Your goal:
Exactly the lines starting at the line containing "C102: 330nF (COM, VIN) -> 330nF (+9V, COM)" and ending at the line containing "U105: MSP430G2001 -> MSP430G2231" are to be written out from the listing below, both included.

The data:
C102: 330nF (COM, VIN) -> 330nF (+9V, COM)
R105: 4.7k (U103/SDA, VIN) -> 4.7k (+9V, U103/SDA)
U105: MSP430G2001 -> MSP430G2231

* * *

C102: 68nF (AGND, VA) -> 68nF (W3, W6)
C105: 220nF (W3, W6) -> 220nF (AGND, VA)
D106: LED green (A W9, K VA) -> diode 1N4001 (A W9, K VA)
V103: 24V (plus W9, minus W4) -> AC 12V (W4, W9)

Answer for the task:
C102: 330nF (COM, VIN) -> 330nF (+9V, COM)
R105: 4.7k (U103/SDA, VIN) -> 4.7k (+9V, U103/SDA)
U105: MSP430G2001 -> MSP430G2231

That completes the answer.